====== SOURCE INFORMATION

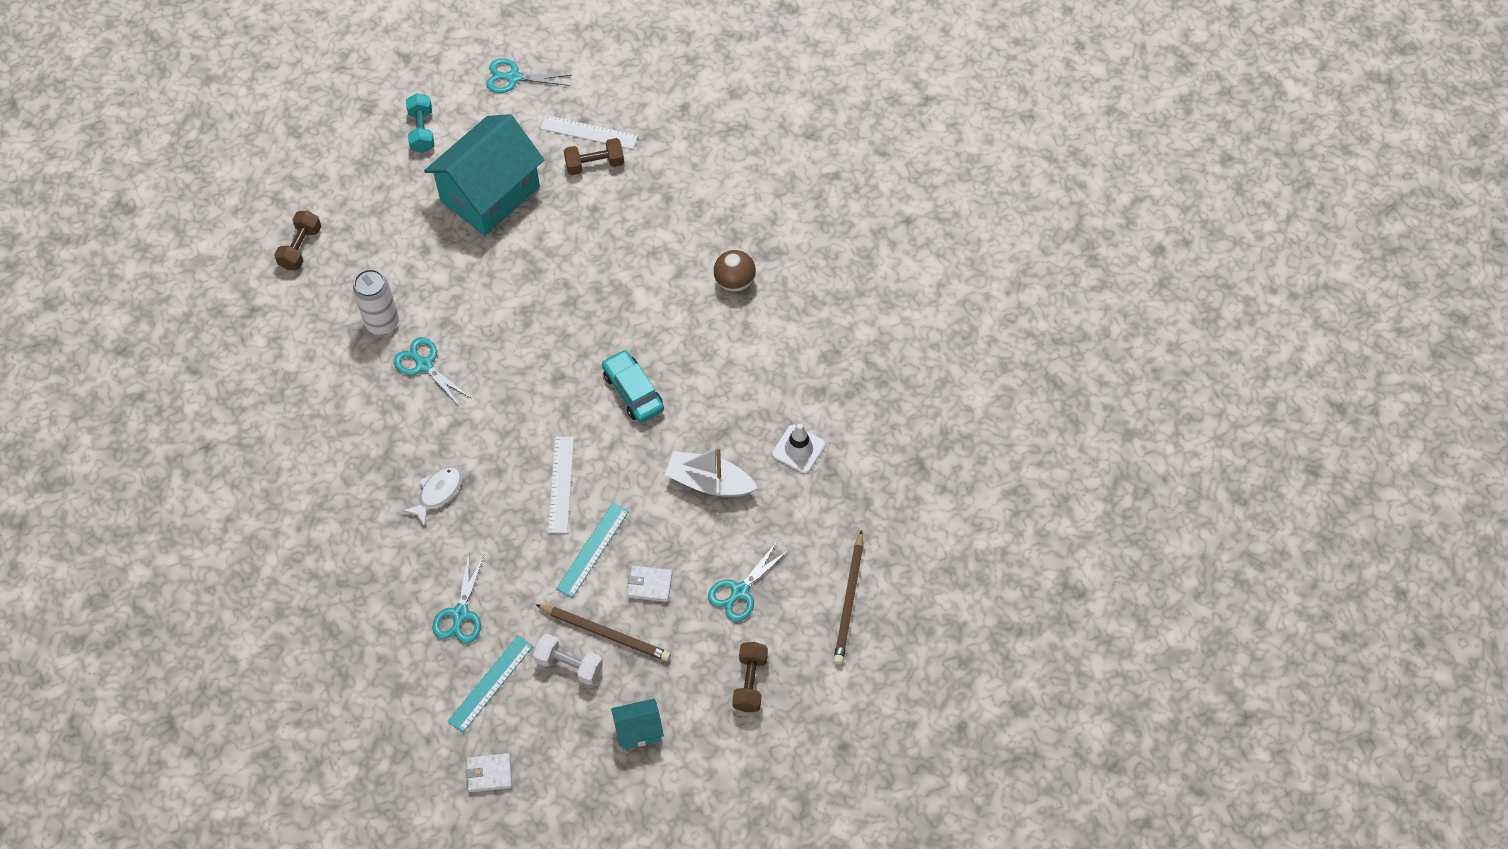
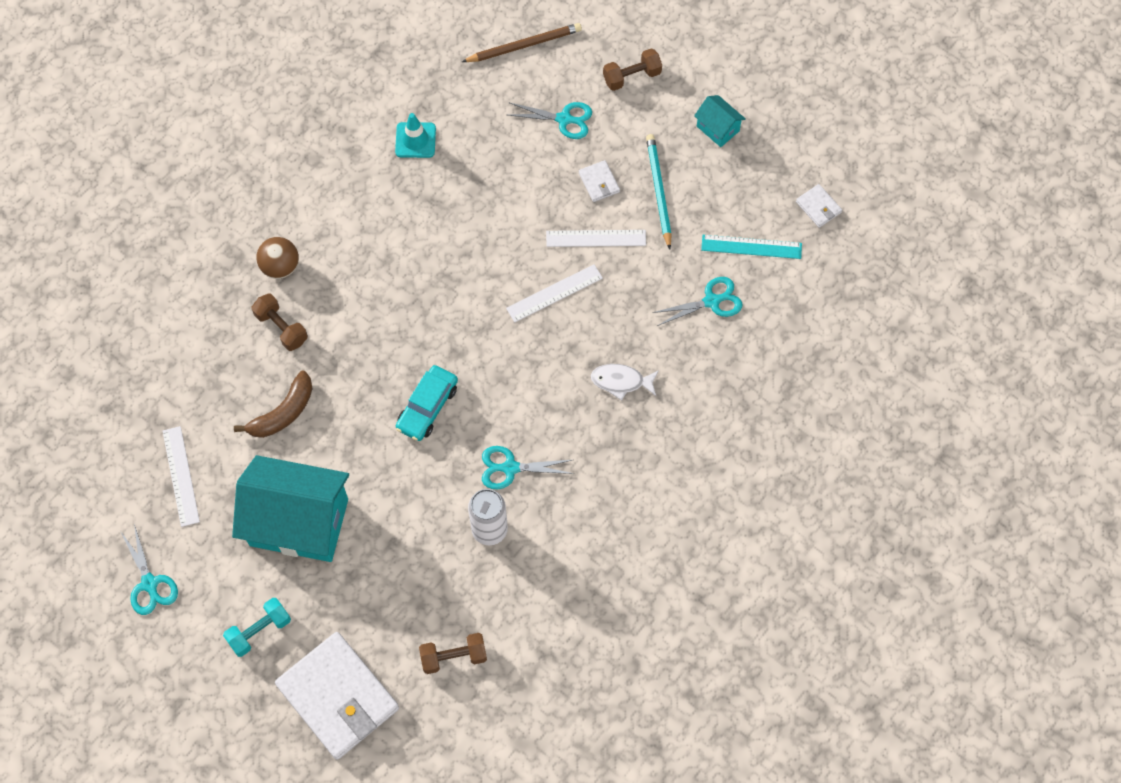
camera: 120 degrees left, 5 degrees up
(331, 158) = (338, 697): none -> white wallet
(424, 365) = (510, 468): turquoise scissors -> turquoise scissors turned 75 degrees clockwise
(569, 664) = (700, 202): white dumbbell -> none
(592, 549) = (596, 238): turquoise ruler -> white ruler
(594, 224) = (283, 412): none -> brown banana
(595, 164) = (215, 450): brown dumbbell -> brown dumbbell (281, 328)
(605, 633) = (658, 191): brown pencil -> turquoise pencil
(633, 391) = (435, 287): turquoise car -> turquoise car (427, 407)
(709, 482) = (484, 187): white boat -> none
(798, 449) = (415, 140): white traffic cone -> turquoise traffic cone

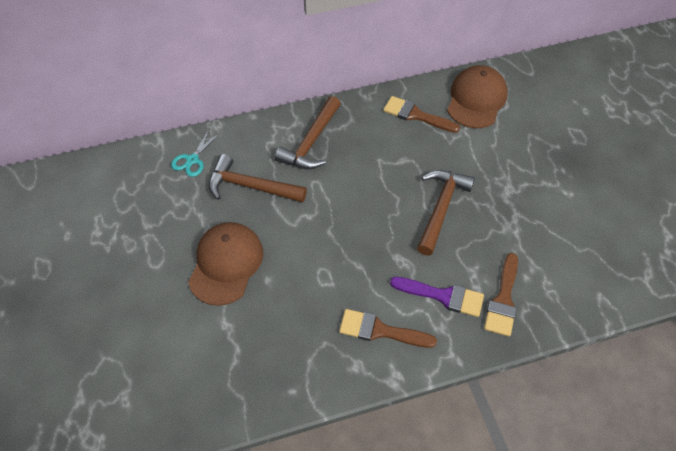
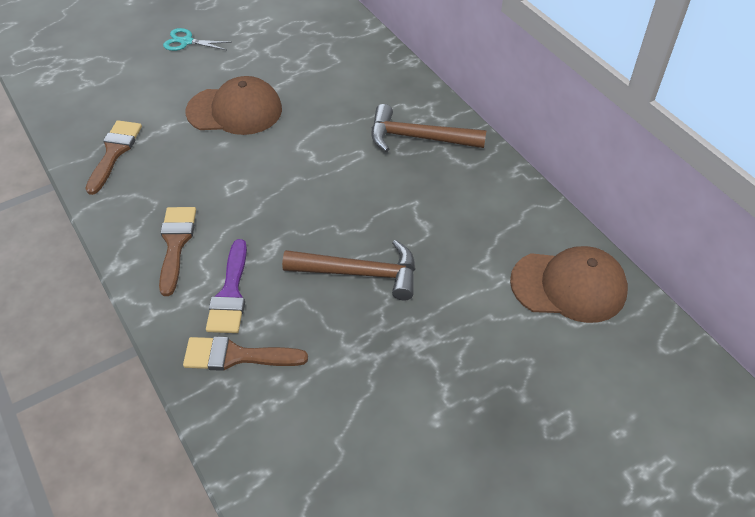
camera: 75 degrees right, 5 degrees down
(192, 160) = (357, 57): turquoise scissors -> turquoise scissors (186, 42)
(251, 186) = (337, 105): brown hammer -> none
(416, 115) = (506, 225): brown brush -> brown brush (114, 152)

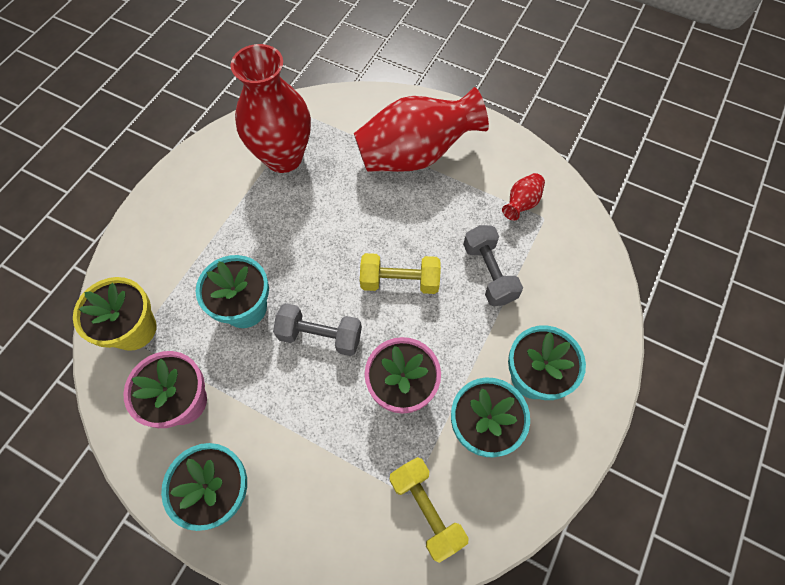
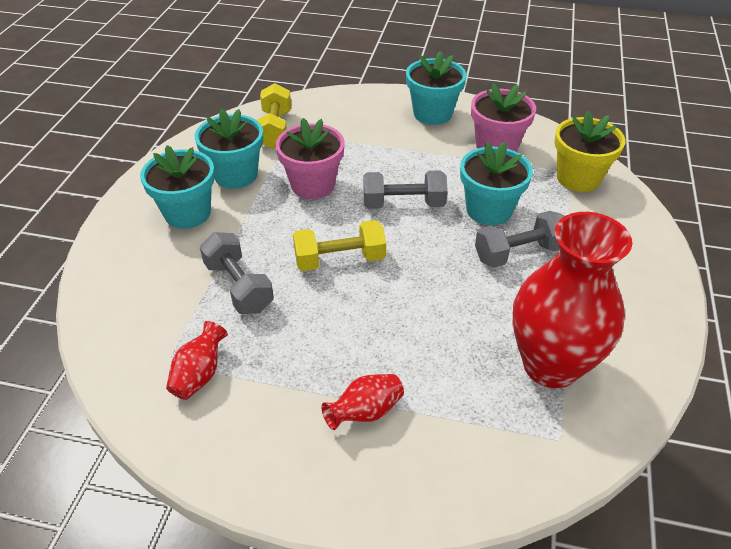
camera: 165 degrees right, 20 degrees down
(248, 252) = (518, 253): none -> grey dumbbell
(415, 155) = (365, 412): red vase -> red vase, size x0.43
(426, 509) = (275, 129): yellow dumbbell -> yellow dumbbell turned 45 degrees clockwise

============
====== SOURCE INFORMATION

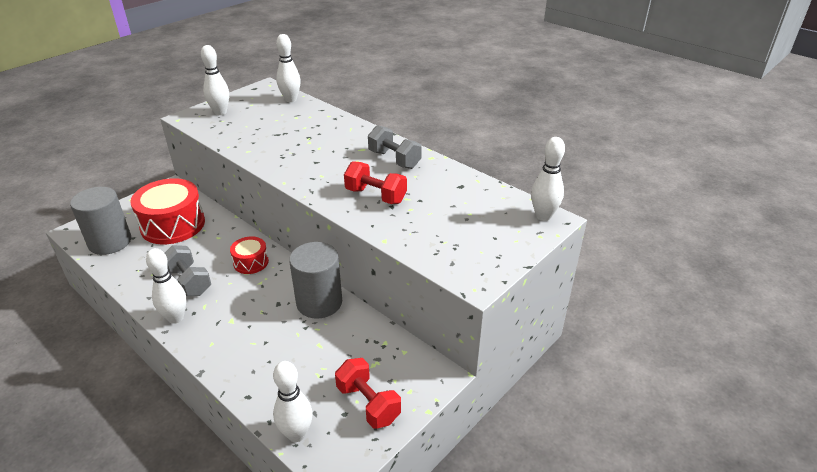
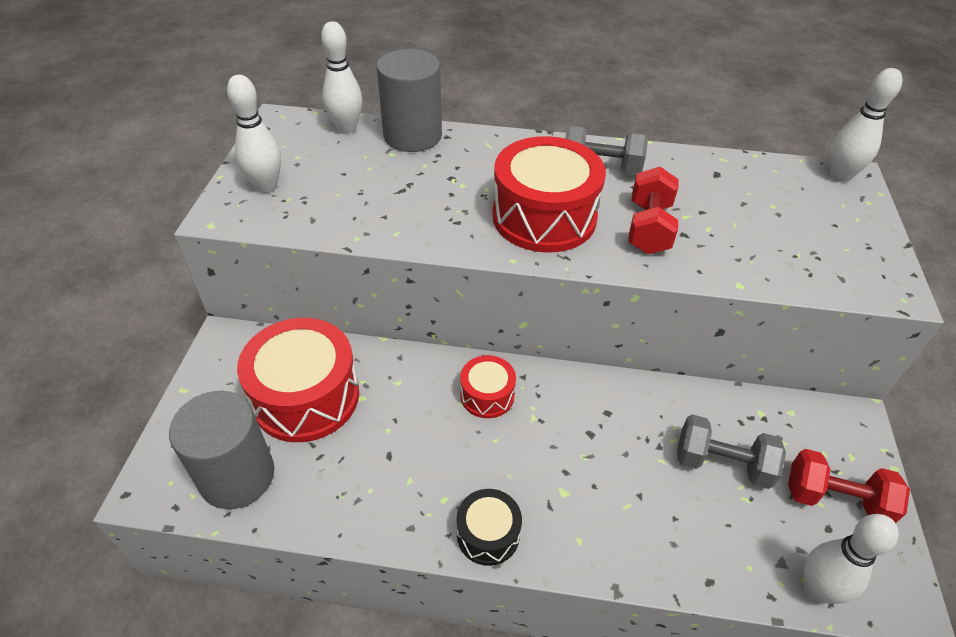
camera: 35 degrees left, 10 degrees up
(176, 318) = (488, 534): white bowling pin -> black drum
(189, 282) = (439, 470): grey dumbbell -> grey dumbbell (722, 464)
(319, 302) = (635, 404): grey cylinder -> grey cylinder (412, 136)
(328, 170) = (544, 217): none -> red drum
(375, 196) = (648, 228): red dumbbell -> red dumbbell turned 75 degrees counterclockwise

============

> _EXERCISE INSTRUCTIONS_
Pictures excluded, give again exactly and only the lines of the material above from the line with "camera: 120 degrees left, 5 degrees up" through the line with "(426, 509) = (275, 129): yellow".

> _RESULT OF THIS EXERCISE_
camera: 120 degrees left, 5 degrees up
(331, 158) = (338, 697): none -> white wallet
(424, 365) = (510, 468): turquoise scissors -> turquoise scissors turned 75 degrees clockwise
(569, 664) = (700, 202): white dumbbell -> none
(592, 549) = (596, 238): turquoise ruler -> white ruler
(594, 224) = (283, 412): none -> brown banana
(595, 164) = (215, 450): brown dumbbell -> brown dumbbell (281, 328)
(605, 633) = (658, 191): brown pencil -> turquoise pencil
(633, 391) = (435, 287): turquoise car -> turquoise car (427, 407)
(709, 482) = (484, 187): white boat -> none
(798, 449) = (415, 140): white traffic cone -> turquoise traffic cone

camera: 75 degrees right, 5 degrees down
(192, 160) = (357, 57): turquoise scissors -> turquoise scissors (186, 42)
(251, 186) = (337, 105): brown hammer -> none
(416, 115) = (506, 225): brown brush -> brown brush (114, 152)

camera: 165 degrees right, 20 degrees down
(248, 252) = (518, 253): none -> grey dumbbell
(415, 155) = (365, 412): red vase -> red vase, size x0.43
(426, 509) = (275, 129): yellow dumbbell -> yellow dumbbell turned 45 degrees clockwise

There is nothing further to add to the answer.